Data for the task section start

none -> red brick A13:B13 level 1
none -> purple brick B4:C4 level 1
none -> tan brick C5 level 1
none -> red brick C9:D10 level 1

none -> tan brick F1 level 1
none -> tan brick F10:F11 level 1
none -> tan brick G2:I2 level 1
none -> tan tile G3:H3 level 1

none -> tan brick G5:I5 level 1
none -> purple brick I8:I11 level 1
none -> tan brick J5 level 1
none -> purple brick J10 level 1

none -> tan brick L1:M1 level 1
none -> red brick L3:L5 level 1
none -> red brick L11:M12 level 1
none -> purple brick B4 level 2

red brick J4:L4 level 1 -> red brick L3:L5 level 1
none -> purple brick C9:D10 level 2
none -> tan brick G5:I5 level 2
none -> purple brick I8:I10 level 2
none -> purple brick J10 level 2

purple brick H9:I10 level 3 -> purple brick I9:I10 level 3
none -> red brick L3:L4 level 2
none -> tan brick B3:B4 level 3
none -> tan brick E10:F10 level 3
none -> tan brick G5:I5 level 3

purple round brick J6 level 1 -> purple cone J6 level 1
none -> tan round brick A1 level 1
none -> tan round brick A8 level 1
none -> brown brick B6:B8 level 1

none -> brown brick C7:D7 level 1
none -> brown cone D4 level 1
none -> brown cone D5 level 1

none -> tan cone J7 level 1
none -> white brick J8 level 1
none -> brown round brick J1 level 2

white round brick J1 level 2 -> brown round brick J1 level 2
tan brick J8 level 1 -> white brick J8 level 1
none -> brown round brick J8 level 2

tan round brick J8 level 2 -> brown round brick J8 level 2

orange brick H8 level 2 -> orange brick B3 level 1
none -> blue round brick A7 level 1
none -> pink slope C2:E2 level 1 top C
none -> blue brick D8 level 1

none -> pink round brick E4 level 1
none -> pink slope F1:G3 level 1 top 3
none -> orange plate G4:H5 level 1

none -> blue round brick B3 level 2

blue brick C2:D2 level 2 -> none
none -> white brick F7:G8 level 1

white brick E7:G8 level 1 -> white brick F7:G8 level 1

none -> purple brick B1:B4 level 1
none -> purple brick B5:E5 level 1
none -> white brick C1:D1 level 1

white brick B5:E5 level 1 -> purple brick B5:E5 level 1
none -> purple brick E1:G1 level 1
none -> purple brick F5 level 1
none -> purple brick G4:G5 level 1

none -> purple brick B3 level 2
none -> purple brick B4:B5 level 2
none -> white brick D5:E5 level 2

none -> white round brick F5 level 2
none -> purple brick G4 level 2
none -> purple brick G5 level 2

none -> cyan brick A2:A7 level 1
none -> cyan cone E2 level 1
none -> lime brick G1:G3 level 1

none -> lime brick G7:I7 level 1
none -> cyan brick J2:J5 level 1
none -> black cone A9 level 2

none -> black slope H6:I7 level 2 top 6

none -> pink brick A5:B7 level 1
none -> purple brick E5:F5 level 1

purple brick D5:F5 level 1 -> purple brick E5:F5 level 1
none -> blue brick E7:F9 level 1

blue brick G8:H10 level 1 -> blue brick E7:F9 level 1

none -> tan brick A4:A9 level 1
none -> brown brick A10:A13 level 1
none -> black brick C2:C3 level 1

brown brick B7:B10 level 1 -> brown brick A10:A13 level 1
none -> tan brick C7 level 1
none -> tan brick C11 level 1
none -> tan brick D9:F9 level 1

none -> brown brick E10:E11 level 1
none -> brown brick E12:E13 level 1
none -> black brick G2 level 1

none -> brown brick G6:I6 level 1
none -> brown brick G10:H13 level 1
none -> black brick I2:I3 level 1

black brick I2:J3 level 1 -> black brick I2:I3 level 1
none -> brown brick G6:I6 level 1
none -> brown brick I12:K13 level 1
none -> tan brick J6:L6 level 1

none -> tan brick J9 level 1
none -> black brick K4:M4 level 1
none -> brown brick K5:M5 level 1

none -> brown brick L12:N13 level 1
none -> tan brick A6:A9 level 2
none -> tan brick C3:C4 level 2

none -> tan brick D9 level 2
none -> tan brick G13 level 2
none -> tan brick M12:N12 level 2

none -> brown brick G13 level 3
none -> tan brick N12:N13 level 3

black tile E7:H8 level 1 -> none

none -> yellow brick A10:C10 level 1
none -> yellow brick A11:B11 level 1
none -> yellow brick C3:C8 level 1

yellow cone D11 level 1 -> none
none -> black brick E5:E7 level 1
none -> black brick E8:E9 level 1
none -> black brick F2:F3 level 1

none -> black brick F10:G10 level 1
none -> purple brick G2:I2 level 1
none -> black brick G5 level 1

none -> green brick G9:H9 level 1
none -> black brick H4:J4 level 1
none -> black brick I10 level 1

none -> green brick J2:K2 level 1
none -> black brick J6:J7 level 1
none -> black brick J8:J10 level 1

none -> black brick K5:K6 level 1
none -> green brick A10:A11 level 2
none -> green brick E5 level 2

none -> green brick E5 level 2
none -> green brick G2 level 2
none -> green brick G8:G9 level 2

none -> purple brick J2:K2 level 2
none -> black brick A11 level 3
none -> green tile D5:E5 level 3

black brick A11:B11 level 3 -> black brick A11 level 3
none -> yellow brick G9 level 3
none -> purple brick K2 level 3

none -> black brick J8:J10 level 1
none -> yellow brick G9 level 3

Data for the task section end

*Work to be completed*:
Everything above from the line containing "none -> pink brick A5:B7 level 1" down to the line containing "none -> black brick C2:C3 level 1" is to be transcribed exactly, with both of those lines included and nothing else added.

*Answer*:
none -> pink brick A5:B7 level 1
none -> purple brick E5:F5 level 1

purple brick D5:F5 level 1 -> purple brick E5:F5 level 1
none -> blue brick E7:F9 level 1

blue brick G8:H10 level 1 -> blue brick E7:F9 level 1

none -> tan brick A4:A9 level 1
none -> brown brick A10:A13 level 1
none -> black brick C2:C3 level 1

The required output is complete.